** Available data **

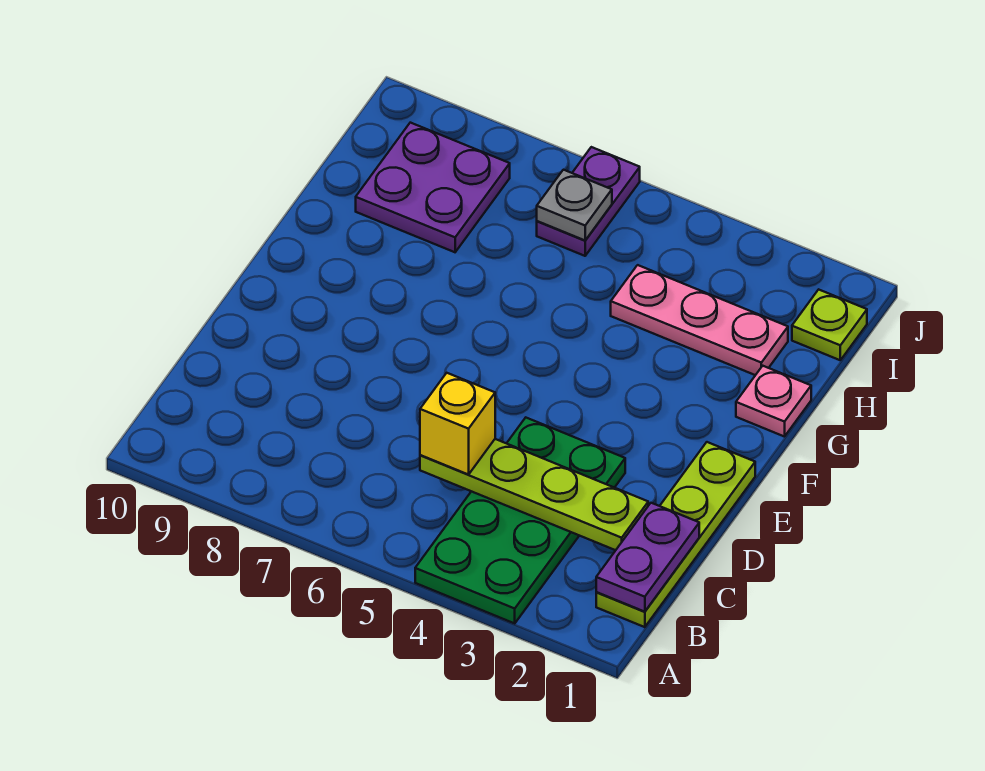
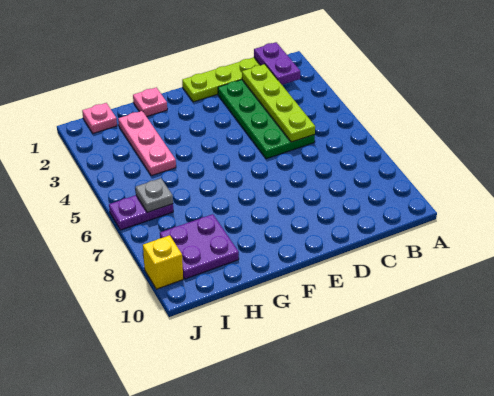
green plate A3:D4 level 1 -> green plate C2:D5 level 1
purple plate B1:C1 level 2 -> purple plate B1:B2 level 2
yellow brick C5 level 3 -> yellow brick J9 level 1
lime plate I1 level 1 -> pink plate I1 level 1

** What you are asked to do **
The response must consist solely of the lines from the one with "yellow brick C5" through the end of the listing above, copied exactly; please include the first and the last.

** Your response **
yellow brick C5 level 3 -> yellow brick J9 level 1
lime plate I1 level 1 -> pink plate I1 level 1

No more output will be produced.